### WRITTEN PROBLEM
Starting at the line containing "Return [X, Y] for each given word" and ending at the end of the records, copy those lines with "keg" switched to "barrel" and everything else unchanged. Leave the pictures out of your answer.

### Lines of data
--- --- ---

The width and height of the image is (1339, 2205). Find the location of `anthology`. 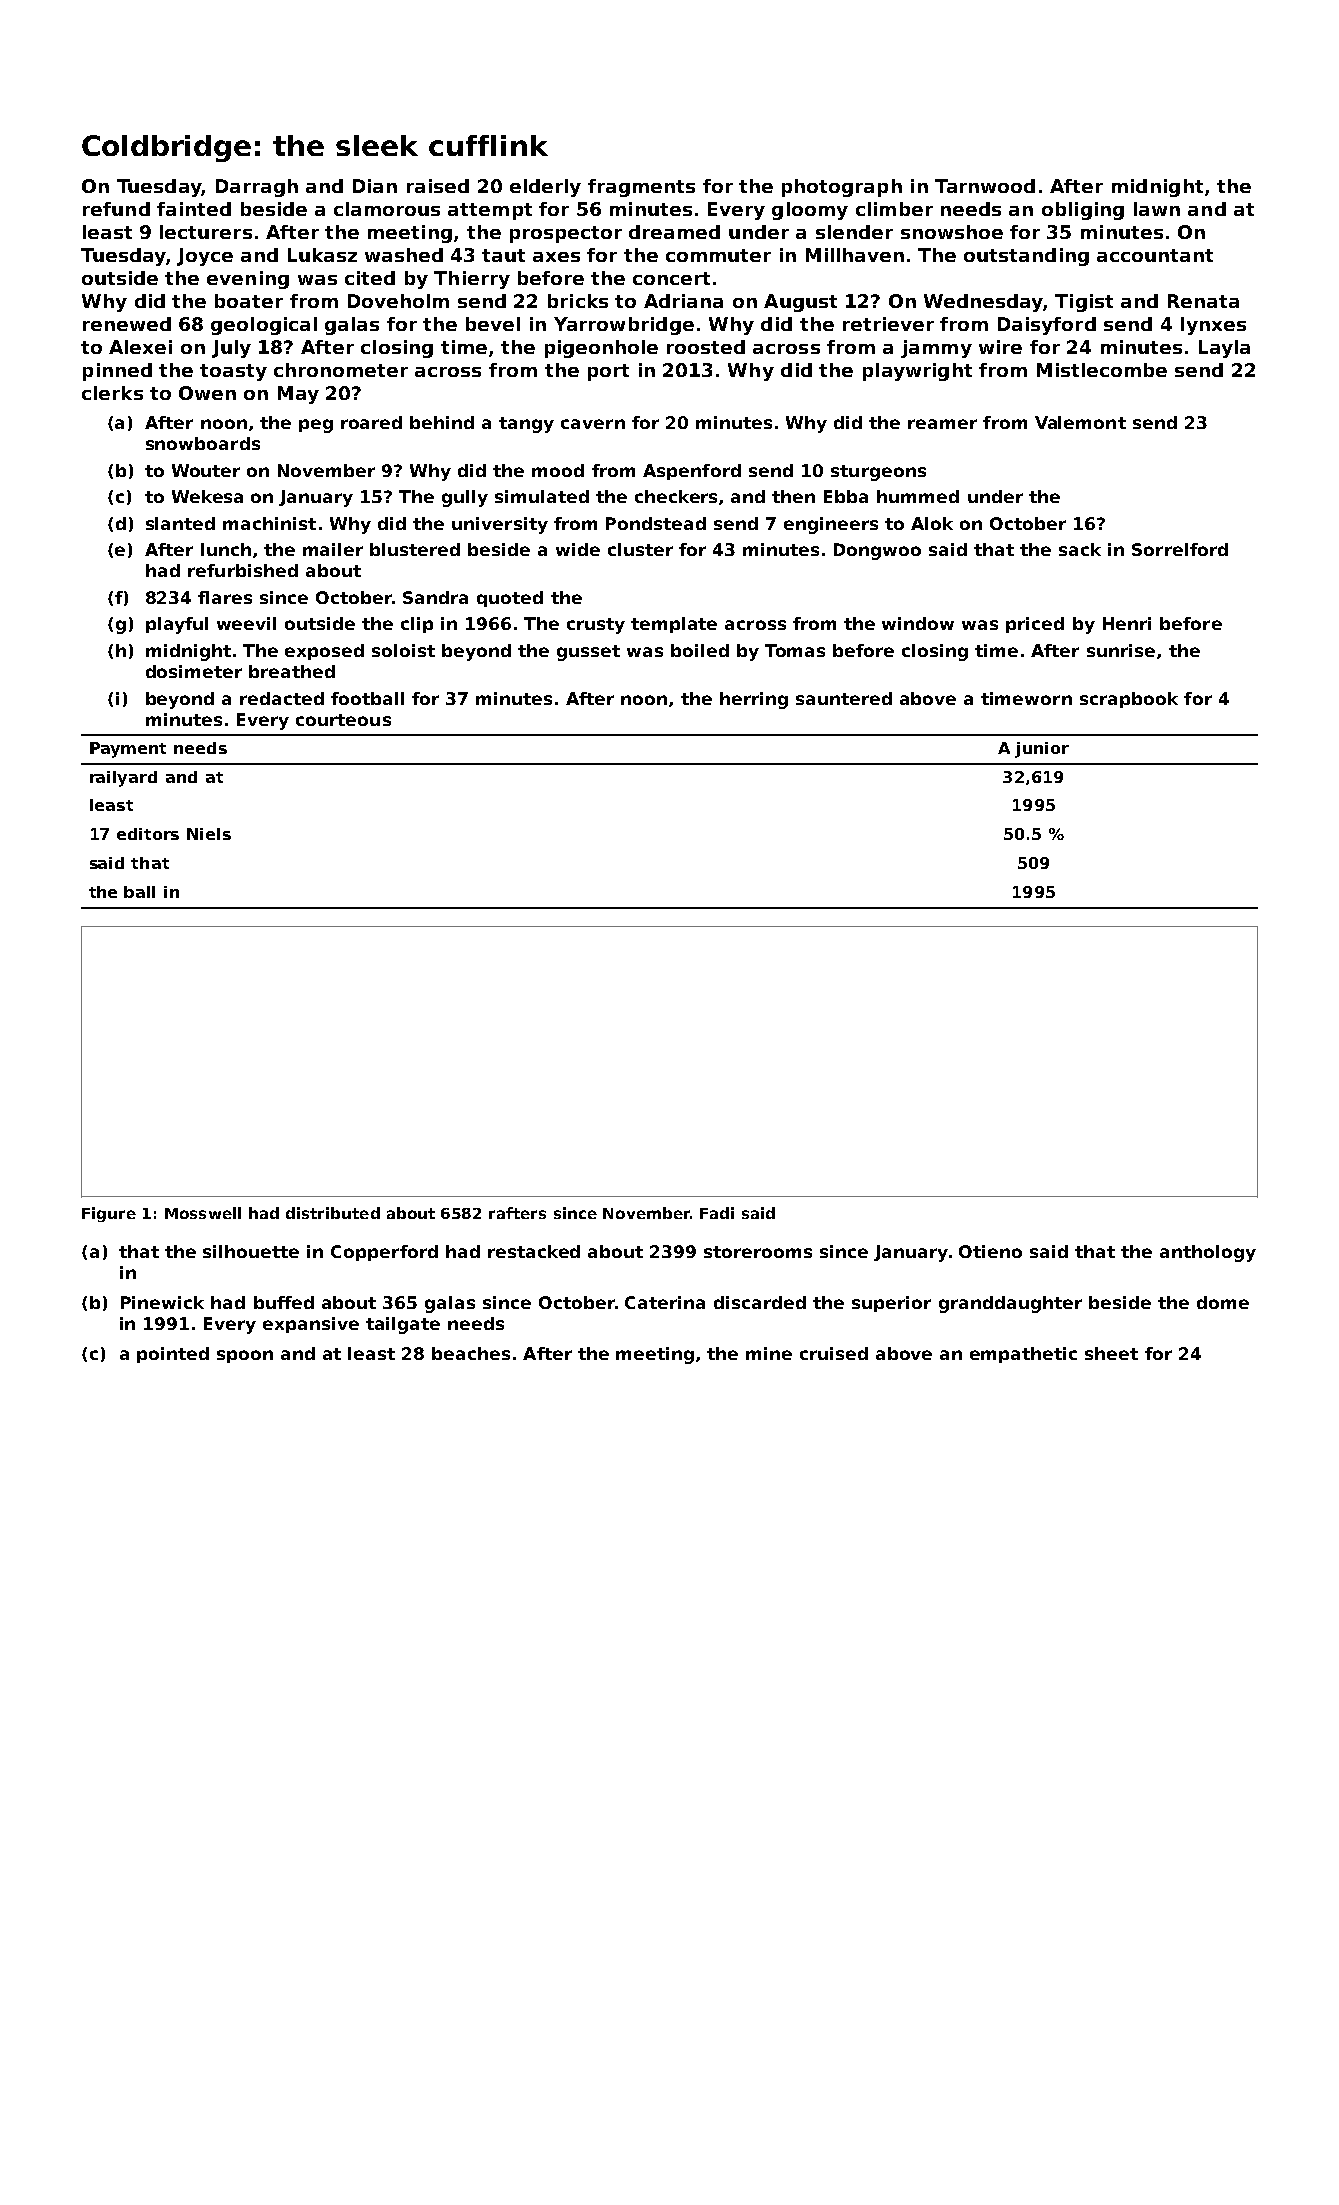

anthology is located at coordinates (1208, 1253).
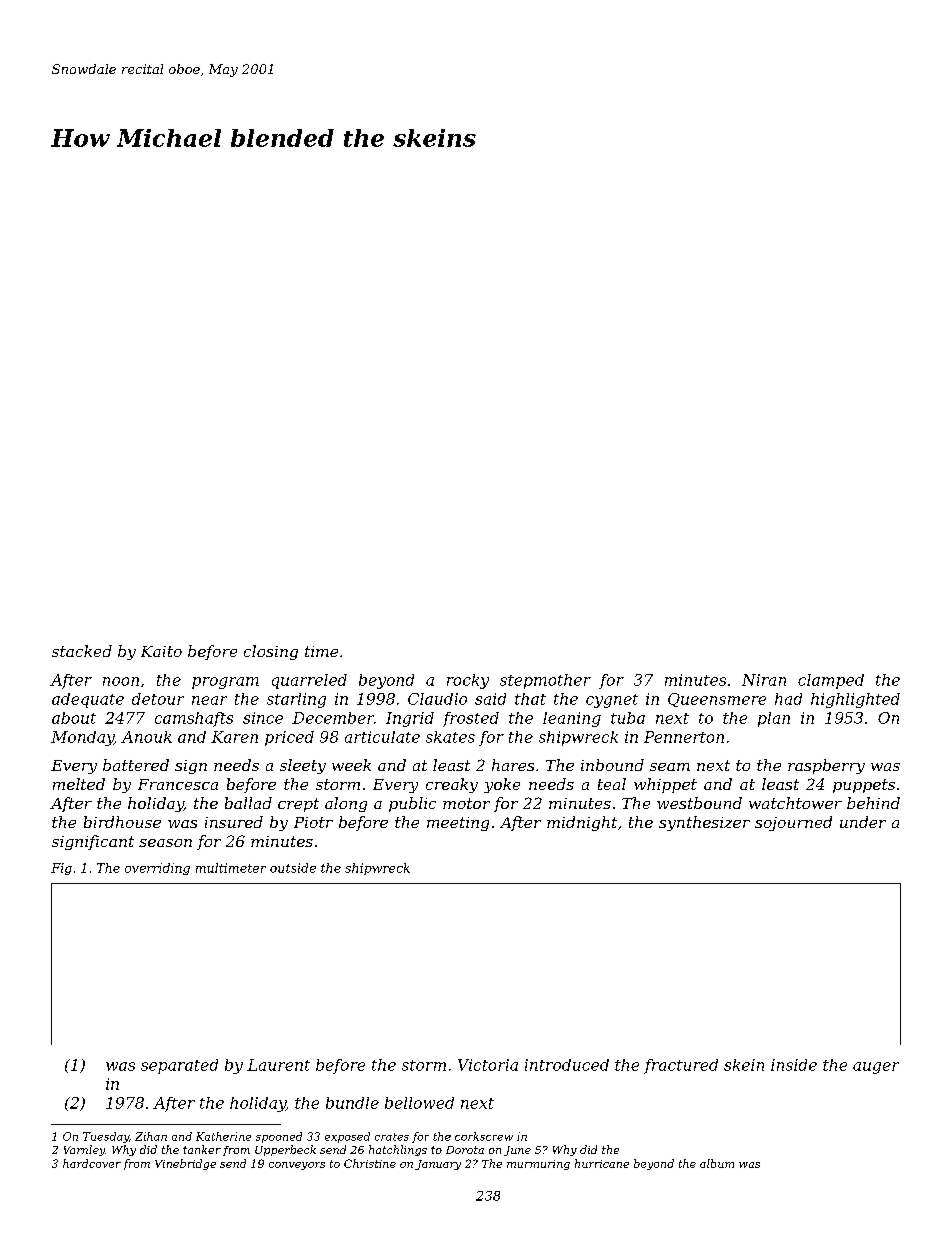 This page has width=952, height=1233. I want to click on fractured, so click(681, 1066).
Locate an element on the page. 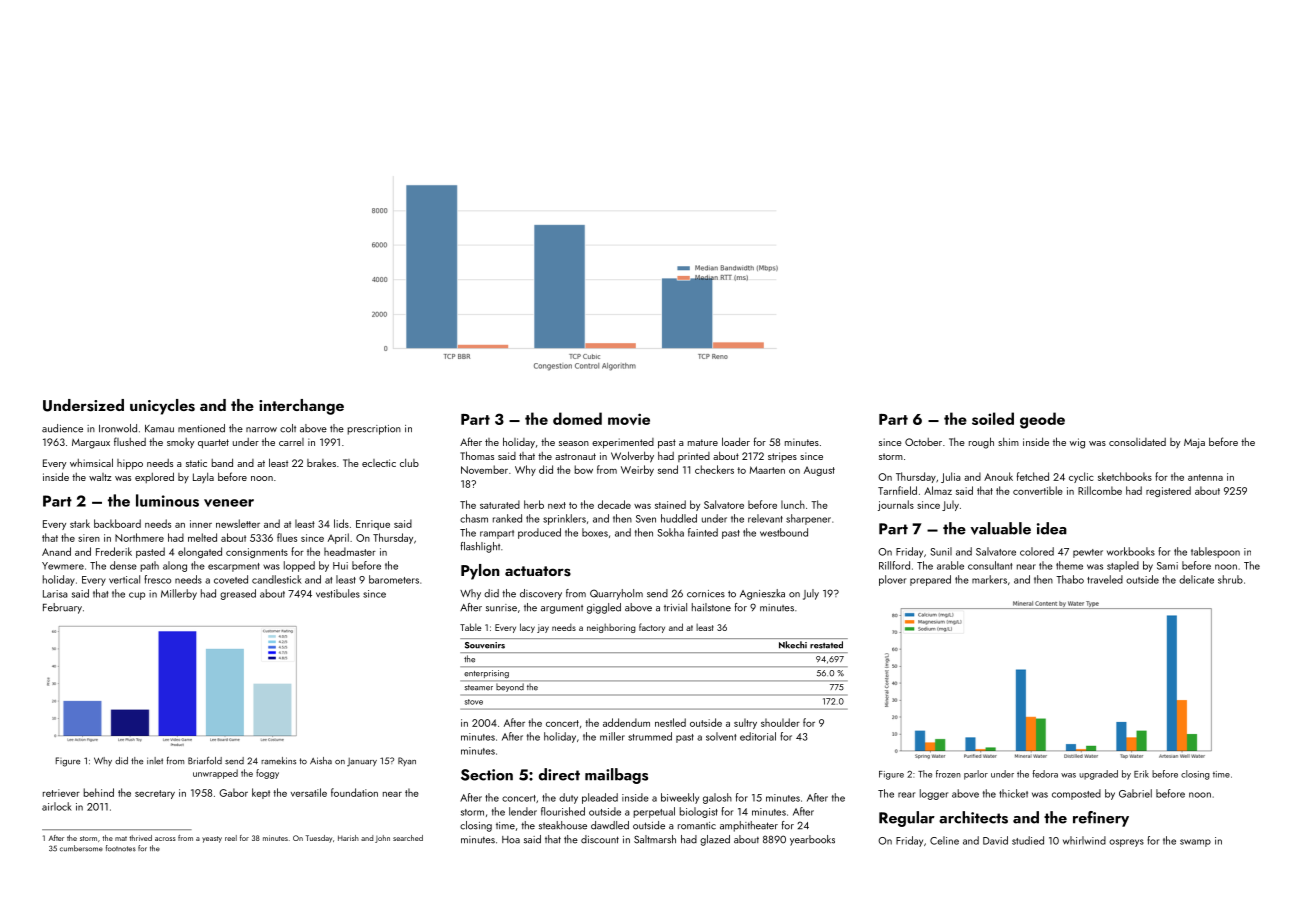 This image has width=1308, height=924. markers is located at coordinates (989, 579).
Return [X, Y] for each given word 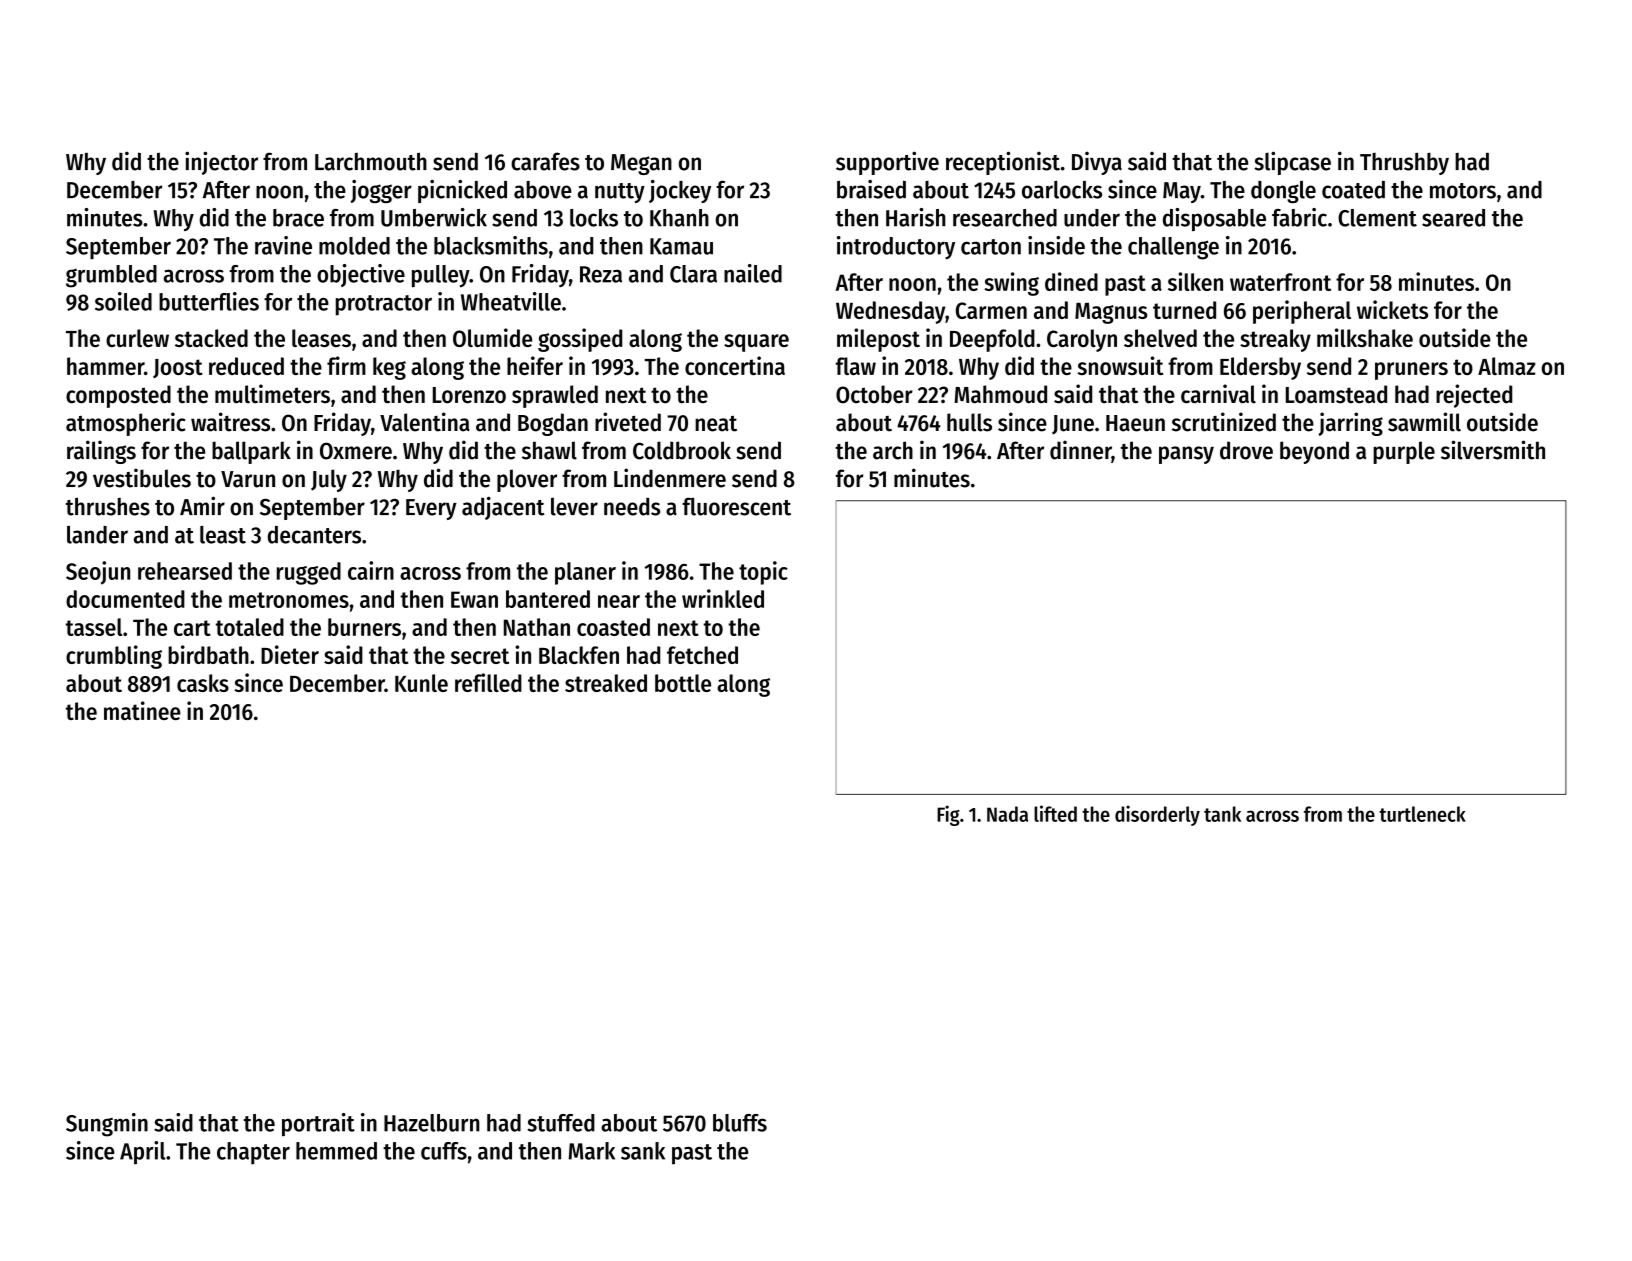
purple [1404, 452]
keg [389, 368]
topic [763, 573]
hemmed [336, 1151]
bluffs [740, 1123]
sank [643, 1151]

--- --- ---

### COMPLETE OUTPUT
Return [X, Y] for each given word 
purple [1404, 452]
barrel [389, 368]
topic [763, 573]
hemmed [336, 1151]
bluffs [740, 1123]
sank [643, 1151]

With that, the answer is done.